◆ **Data extract**
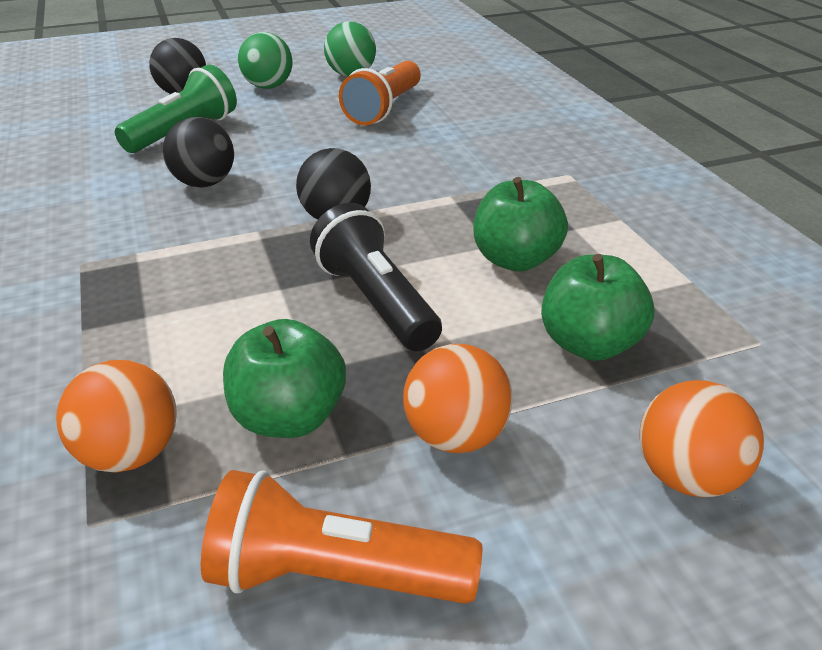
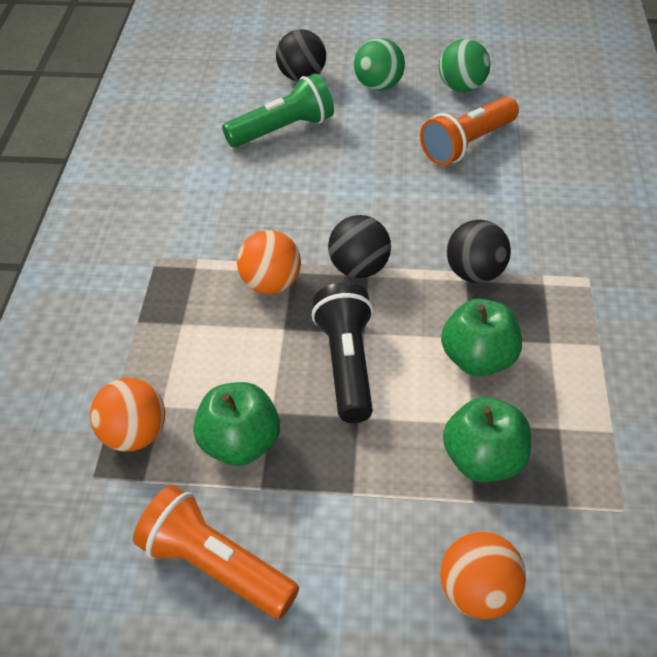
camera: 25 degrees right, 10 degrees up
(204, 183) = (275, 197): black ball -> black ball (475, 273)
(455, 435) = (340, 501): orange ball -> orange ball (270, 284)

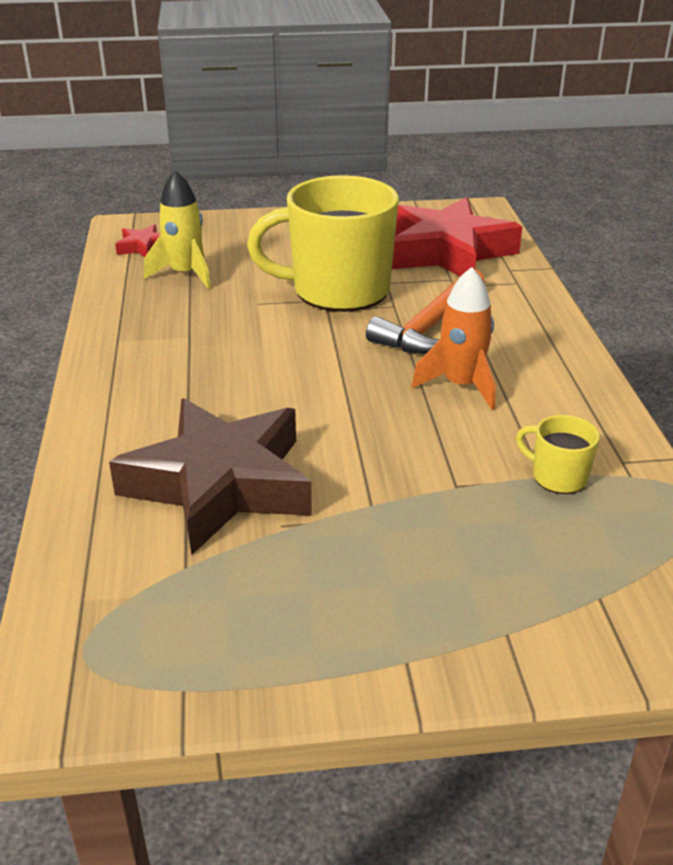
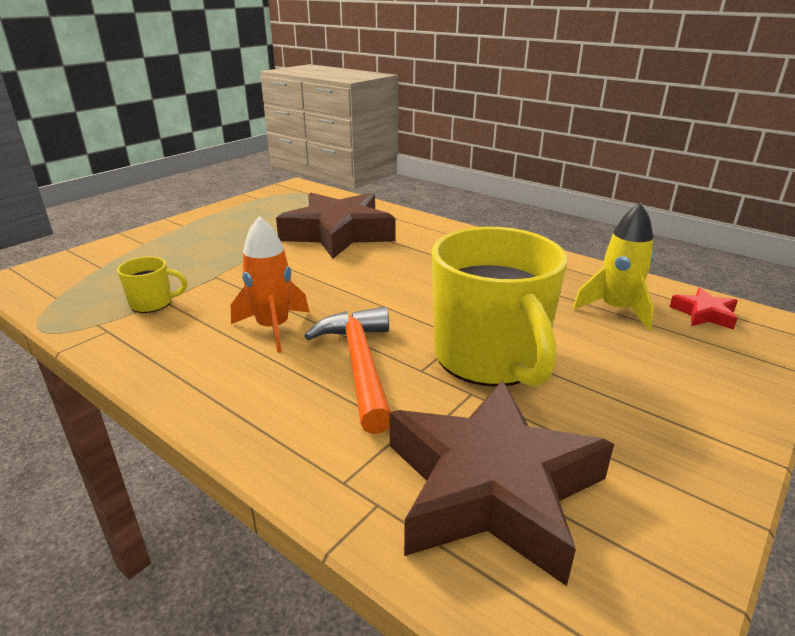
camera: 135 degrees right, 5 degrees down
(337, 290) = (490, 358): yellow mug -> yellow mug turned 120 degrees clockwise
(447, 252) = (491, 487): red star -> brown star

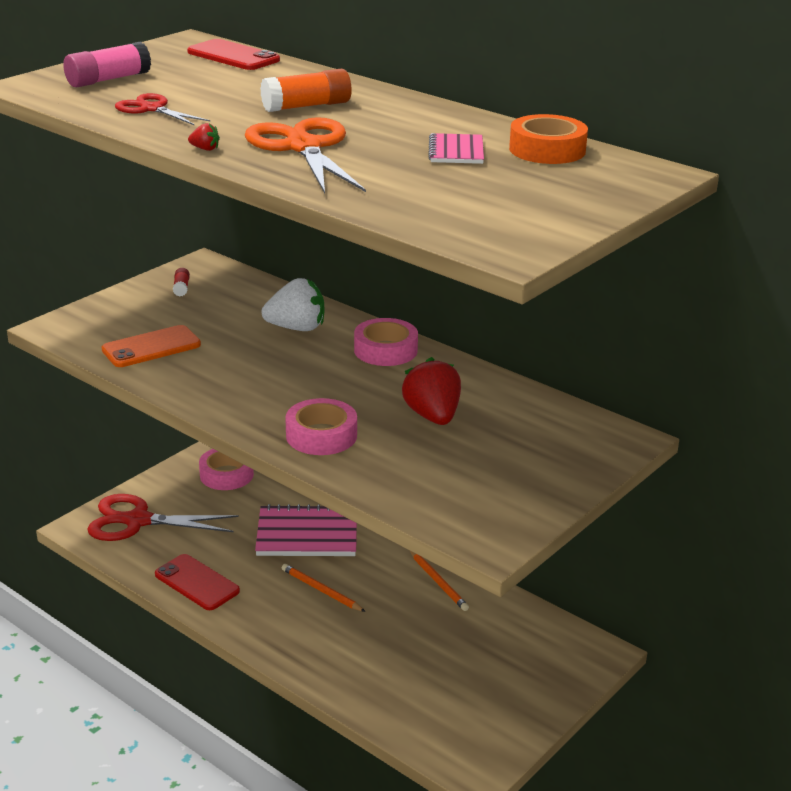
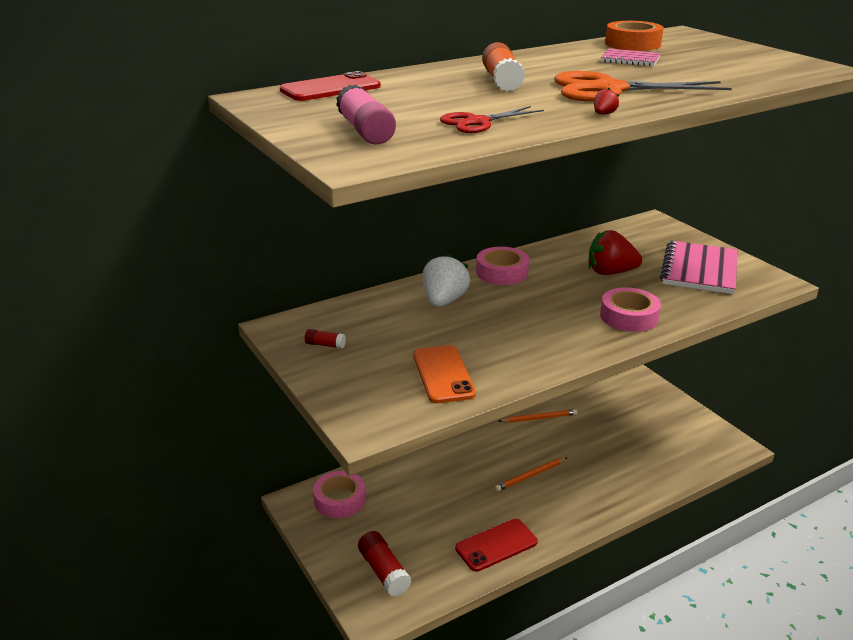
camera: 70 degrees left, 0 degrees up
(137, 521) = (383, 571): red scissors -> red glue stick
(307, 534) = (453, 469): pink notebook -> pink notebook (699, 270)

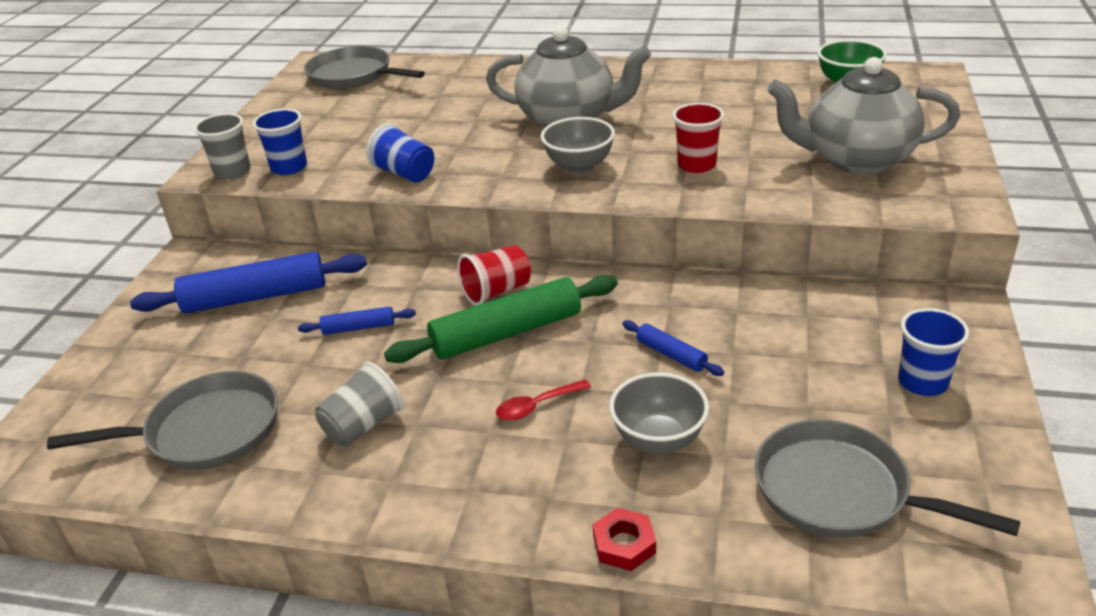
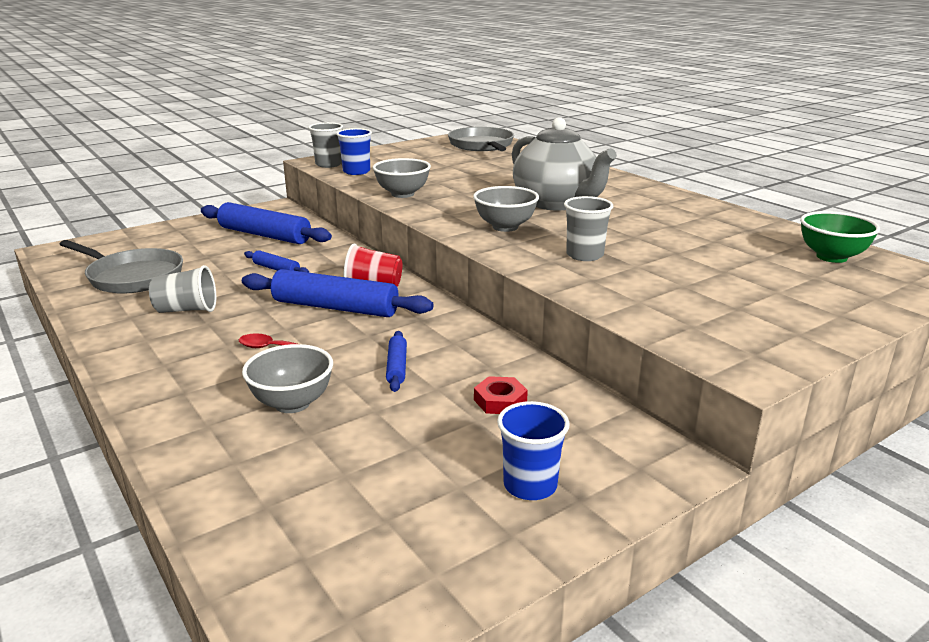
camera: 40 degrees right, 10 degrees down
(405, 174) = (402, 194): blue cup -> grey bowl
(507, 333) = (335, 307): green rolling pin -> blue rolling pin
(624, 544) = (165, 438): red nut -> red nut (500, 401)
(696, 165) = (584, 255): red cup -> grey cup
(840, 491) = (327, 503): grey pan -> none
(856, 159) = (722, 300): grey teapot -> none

◆ **What you have to do**
Transcribe each line above exactly, pictures excluded.

◆ **Answer space**
camera: 25 degrees right, 10 degrees up
(204, 183) = (275, 197): black ball -> black ball (475, 273)
(455, 435) = (340, 501): orange ball -> orange ball (270, 284)

camera: 135 degrees right, 5 degrees down
(337, 290) = (490, 358): yellow mug -> yellow mug turned 120 degrees clockwise
(447, 252) = (491, 487): red star -> brown star

camera: 70 degrees left, 0 degrees up
(137, 521) = (383, 571): red scissors -> red glue stick
(307, 534) = (453, 469): pink notebook -> pink notebook (699, 270)

camera: 40 degrees right, 10 degrees down
(405, 174) = (402, 194): blue cup -> grey bowl
(507, 333) = (335, 307): green rolling pin -> blue rolling pin
(624, 544) = (165, 438): red nut -> red nut (500, 401)
(696, 165) = (584, 255): red cup -> grey cup
(840, 491) = (327, 503): grey pan -> none
(856, 159) = (722, 300): grey teapot -> none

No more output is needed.